■ WHAT THE TASK REQUIRES
Collect every line in the records below that contains the string "downbow", matching case exactly.

Dataset records
=======
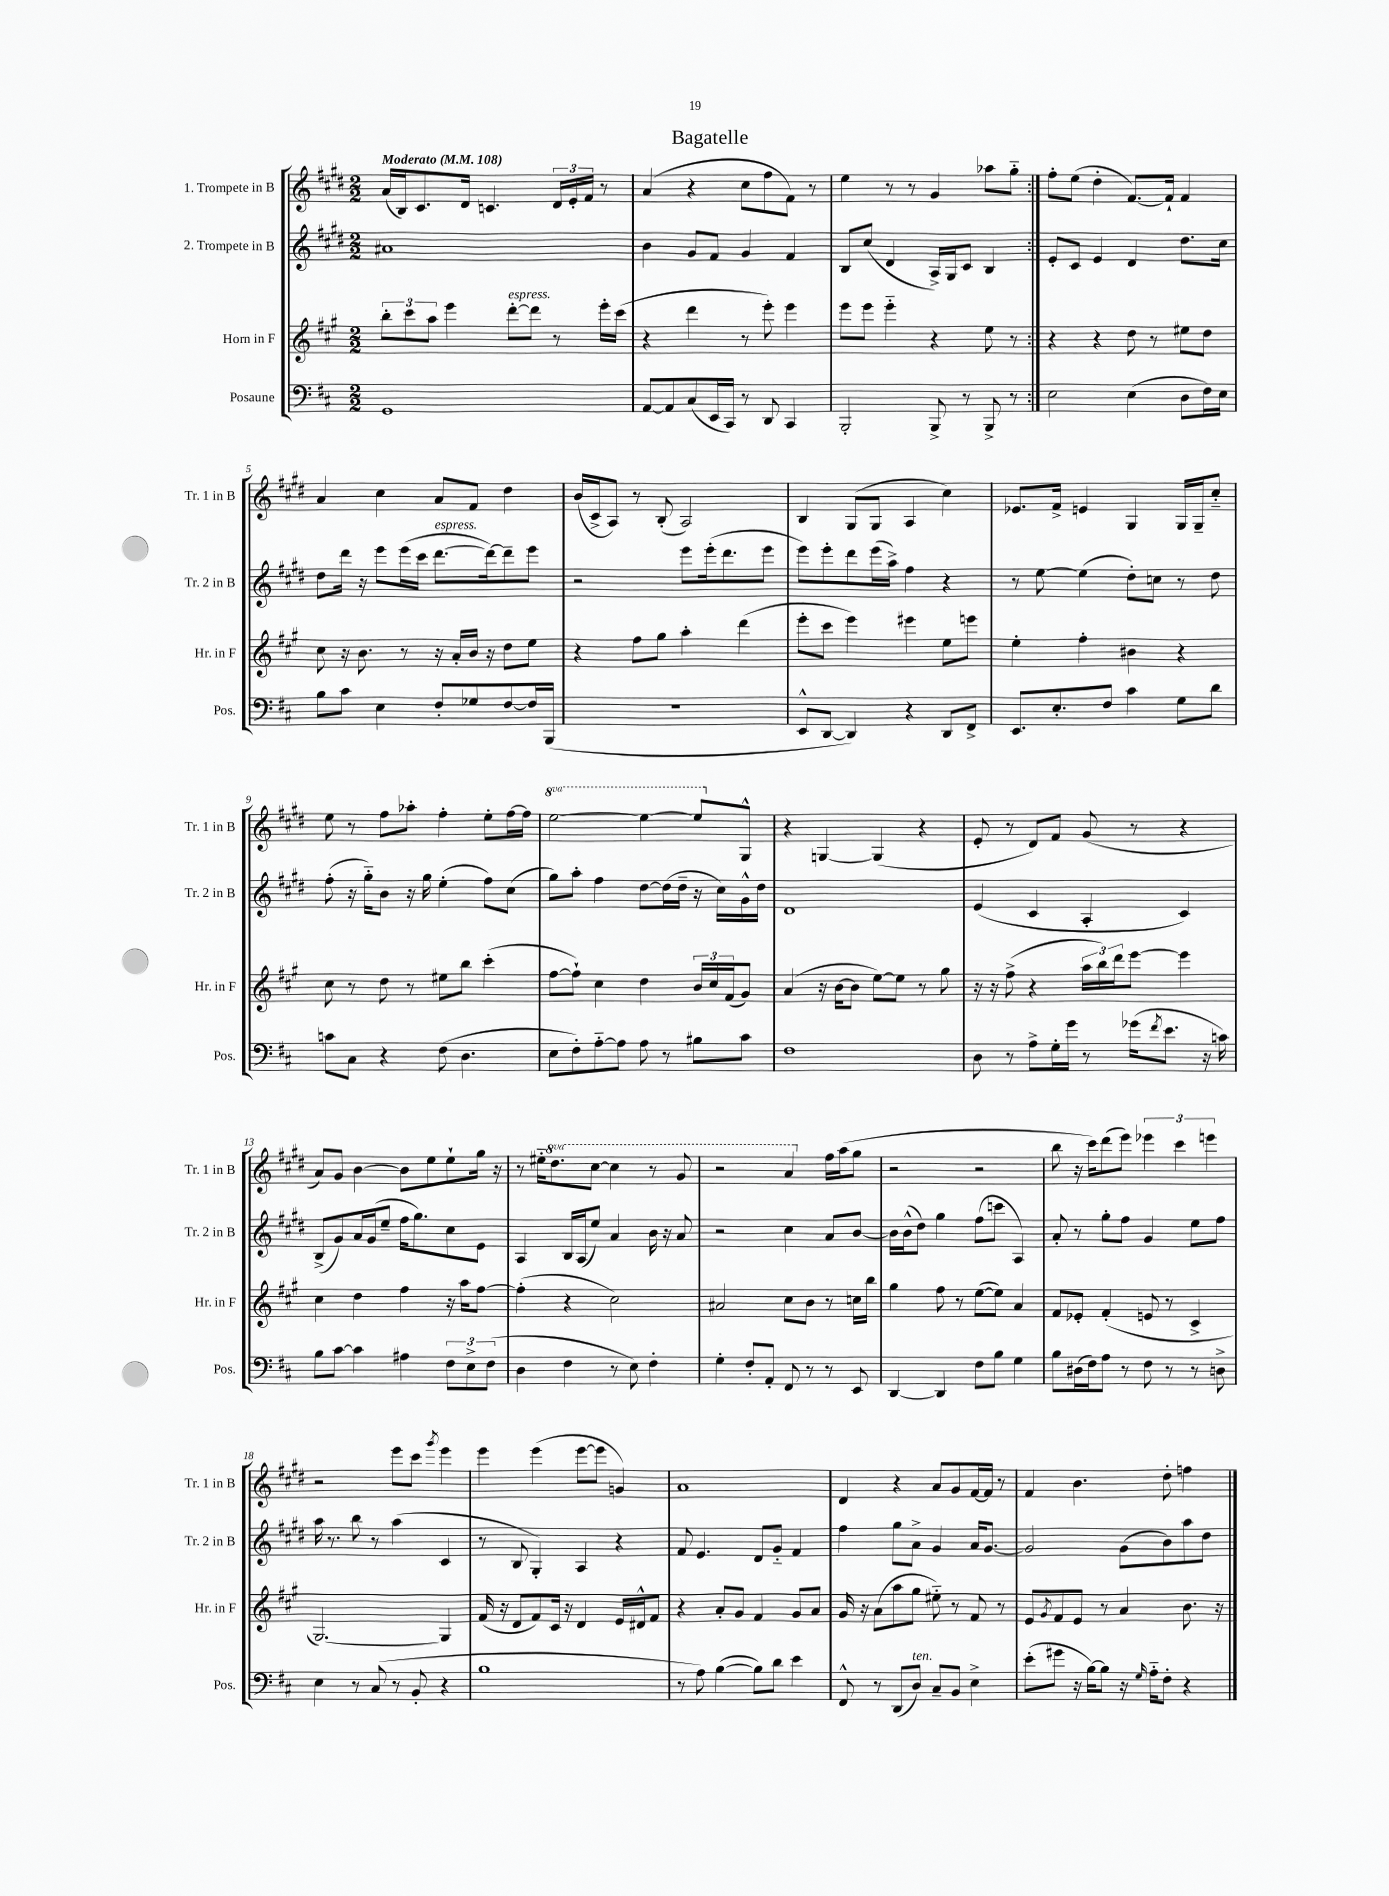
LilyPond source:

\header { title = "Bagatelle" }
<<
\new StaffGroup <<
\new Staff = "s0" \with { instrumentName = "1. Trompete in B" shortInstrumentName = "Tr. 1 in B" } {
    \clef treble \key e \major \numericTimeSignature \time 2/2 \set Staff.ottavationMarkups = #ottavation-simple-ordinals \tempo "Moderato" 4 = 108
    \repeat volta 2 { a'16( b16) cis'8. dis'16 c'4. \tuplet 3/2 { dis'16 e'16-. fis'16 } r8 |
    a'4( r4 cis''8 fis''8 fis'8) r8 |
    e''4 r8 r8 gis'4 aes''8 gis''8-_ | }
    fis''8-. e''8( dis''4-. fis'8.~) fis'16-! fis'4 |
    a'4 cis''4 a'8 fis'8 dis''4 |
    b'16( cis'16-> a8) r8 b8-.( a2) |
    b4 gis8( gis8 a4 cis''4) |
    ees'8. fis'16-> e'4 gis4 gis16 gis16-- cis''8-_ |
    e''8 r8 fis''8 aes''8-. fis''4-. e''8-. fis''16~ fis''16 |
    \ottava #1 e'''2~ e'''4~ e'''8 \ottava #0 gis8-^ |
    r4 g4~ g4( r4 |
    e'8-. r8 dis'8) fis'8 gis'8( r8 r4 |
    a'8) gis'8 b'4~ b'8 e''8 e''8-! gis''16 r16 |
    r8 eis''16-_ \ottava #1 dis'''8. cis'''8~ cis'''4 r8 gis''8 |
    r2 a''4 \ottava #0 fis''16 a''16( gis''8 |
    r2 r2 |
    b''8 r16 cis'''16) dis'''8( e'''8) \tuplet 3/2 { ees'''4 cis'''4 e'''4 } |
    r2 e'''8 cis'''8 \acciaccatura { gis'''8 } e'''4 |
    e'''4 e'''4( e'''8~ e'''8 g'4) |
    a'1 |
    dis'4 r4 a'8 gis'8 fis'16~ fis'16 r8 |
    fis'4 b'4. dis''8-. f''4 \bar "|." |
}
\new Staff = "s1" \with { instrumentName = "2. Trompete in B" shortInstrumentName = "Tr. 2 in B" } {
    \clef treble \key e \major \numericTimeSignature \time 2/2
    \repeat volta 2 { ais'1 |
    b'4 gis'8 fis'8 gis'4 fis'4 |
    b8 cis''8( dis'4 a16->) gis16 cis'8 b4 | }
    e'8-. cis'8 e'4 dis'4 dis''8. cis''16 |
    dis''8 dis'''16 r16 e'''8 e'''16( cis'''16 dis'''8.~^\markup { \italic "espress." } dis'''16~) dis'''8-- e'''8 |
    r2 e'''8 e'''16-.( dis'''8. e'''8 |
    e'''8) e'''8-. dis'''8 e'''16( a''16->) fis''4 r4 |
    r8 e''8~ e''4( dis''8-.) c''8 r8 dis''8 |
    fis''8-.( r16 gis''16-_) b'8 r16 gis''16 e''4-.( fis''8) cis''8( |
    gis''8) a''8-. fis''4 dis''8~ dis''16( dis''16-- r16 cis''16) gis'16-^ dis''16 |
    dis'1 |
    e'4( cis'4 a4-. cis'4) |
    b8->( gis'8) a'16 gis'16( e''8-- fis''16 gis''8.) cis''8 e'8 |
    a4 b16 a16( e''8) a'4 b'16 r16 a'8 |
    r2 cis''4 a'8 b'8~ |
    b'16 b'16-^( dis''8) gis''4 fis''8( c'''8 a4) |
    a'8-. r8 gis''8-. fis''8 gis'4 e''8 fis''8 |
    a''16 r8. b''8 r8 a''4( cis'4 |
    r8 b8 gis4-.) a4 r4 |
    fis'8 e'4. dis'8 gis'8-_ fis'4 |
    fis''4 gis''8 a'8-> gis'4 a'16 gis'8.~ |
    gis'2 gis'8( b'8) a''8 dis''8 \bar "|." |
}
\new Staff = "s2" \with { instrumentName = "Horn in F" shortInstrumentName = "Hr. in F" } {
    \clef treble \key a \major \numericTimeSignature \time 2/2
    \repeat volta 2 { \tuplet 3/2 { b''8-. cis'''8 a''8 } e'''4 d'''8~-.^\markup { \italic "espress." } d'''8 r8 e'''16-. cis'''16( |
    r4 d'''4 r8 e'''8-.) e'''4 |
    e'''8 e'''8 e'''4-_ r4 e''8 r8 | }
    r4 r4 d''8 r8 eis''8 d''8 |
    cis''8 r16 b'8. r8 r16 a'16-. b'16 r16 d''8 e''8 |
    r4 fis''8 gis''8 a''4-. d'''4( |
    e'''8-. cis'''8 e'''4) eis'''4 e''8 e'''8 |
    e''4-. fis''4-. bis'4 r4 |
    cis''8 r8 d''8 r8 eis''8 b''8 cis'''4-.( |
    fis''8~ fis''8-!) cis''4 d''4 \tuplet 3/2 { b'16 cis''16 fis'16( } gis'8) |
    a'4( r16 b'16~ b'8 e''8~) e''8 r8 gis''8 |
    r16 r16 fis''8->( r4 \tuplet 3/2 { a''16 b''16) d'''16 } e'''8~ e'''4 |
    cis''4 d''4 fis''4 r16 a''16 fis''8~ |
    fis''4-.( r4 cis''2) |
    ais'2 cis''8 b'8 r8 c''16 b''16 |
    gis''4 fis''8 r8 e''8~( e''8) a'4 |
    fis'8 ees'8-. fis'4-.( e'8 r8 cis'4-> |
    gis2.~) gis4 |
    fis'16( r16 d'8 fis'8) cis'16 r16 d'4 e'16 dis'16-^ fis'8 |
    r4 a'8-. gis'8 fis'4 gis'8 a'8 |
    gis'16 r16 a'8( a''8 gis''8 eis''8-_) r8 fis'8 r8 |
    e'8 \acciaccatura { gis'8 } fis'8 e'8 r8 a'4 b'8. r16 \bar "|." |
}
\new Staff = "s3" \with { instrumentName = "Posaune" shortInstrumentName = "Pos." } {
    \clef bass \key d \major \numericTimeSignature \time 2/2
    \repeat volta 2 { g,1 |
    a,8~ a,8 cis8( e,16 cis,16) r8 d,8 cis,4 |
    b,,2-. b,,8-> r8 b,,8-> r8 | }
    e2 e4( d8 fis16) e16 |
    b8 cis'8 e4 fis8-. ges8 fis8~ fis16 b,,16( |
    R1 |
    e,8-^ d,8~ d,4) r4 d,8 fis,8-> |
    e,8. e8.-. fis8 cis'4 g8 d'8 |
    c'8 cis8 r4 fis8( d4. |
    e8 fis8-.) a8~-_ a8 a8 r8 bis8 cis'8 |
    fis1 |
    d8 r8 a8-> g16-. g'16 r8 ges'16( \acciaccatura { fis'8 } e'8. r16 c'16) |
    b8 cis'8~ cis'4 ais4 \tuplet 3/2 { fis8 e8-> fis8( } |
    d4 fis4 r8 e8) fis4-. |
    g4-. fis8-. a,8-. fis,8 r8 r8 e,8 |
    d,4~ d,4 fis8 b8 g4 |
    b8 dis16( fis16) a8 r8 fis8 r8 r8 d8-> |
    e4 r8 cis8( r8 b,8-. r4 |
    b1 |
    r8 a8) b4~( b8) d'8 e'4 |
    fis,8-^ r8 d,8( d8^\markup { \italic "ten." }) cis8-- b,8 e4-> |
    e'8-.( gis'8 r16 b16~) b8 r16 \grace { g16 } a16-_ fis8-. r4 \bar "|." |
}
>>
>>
=======
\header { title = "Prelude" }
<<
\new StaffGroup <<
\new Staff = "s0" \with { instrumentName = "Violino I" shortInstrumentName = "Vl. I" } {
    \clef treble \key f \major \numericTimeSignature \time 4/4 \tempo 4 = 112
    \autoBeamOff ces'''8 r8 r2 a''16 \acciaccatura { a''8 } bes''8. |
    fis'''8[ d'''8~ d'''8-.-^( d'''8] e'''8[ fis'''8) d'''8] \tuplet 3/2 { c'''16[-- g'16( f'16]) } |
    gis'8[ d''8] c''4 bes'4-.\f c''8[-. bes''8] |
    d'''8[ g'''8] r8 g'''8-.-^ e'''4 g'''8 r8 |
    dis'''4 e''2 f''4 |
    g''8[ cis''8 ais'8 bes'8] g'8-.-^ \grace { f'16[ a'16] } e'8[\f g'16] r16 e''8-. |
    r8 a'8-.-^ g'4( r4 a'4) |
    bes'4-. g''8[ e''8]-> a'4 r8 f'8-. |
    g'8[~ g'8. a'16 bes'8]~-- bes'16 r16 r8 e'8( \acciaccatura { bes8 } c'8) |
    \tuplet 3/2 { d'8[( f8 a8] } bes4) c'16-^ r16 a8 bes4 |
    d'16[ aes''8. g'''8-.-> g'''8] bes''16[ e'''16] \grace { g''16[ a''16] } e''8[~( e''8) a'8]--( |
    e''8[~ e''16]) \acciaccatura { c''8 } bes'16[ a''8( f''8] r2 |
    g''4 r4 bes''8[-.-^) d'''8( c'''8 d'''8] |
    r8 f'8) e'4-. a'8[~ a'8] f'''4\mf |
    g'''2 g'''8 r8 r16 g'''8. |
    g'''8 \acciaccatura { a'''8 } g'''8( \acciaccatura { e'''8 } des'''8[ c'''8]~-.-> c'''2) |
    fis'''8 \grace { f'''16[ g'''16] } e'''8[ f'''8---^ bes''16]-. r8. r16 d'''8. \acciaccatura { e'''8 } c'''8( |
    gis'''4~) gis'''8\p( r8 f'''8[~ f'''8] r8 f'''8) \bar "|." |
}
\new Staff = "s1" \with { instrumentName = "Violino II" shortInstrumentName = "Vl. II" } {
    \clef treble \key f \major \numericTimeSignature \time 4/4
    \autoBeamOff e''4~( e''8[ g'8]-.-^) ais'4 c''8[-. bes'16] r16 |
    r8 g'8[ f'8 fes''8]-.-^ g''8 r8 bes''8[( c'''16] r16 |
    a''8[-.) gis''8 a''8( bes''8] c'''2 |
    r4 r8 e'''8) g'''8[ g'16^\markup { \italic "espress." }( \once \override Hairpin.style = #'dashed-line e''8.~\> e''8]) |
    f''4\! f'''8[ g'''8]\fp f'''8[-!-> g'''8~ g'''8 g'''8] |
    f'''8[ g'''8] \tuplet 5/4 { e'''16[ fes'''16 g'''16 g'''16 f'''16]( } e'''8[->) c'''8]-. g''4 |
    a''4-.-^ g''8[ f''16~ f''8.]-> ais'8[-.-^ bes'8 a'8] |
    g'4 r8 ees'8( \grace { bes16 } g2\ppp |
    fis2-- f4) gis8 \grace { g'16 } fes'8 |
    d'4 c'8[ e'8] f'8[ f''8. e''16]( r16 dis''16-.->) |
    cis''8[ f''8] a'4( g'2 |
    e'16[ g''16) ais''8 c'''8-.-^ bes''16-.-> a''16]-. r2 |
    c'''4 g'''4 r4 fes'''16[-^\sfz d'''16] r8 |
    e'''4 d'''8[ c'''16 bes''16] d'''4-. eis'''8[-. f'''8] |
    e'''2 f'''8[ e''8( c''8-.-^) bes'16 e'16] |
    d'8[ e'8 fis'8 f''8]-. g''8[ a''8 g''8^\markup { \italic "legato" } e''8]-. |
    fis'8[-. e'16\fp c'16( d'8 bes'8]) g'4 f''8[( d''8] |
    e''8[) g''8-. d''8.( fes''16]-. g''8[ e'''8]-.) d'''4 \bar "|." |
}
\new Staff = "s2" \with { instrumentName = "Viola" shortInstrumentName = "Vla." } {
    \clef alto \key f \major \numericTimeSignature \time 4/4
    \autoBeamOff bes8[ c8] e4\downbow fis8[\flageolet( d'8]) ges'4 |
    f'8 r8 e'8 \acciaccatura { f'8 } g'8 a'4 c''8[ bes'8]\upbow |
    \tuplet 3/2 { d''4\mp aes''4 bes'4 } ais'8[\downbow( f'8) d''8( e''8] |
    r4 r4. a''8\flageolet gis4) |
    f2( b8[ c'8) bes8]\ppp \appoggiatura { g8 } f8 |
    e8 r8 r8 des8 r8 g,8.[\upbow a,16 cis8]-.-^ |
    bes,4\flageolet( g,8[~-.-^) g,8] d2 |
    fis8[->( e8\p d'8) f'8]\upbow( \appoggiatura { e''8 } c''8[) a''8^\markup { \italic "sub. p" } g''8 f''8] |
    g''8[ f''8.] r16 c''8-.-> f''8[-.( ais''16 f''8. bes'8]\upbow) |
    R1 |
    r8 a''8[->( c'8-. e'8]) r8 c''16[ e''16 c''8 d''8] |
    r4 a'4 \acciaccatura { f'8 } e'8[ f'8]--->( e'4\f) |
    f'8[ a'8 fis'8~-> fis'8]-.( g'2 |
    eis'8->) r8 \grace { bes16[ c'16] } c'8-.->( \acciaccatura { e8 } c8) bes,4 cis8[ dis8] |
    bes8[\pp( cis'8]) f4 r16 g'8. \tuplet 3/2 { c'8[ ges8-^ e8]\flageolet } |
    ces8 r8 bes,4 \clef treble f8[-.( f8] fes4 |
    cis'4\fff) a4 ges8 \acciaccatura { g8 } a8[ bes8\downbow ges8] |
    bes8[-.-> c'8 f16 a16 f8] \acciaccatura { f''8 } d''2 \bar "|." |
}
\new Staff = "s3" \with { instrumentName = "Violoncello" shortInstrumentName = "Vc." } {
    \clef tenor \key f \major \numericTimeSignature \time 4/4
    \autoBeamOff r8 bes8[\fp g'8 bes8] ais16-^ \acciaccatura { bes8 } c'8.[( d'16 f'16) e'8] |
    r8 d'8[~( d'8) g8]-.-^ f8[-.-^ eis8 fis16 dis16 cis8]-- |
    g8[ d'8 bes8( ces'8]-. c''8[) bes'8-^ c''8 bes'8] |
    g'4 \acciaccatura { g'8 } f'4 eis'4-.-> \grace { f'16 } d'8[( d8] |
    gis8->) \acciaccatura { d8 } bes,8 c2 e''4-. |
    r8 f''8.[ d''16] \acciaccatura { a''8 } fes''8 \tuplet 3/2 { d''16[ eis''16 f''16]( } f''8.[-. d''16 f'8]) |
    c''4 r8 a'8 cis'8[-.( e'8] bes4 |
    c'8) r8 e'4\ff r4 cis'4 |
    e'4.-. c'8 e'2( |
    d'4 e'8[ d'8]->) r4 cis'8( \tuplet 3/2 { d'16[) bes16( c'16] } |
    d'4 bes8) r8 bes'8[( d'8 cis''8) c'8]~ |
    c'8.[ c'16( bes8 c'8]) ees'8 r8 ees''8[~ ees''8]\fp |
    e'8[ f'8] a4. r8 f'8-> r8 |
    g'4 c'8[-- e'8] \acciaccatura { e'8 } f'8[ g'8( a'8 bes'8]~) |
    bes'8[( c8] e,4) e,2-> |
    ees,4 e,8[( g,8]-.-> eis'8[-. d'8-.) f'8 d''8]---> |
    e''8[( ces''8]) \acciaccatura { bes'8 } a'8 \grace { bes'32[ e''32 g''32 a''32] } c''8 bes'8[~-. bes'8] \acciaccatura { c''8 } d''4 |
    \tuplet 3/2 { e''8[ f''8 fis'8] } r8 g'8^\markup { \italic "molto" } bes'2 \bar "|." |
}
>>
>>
=======
■ EXERCISE SOLUTION
    \autoBeamOff bes8[ c8] e4\downbow fis8[\flageolet( d'8]) ges'4 |
    \tuplet 3/2 { d''4\mp aes''4 bes'4 } ais'8[\downbow( f'8) d''8( e''8] |
    cis'4\fff) a4 ges8 \acciaccatura { g8 } a8[ bes8\downbow ges8] |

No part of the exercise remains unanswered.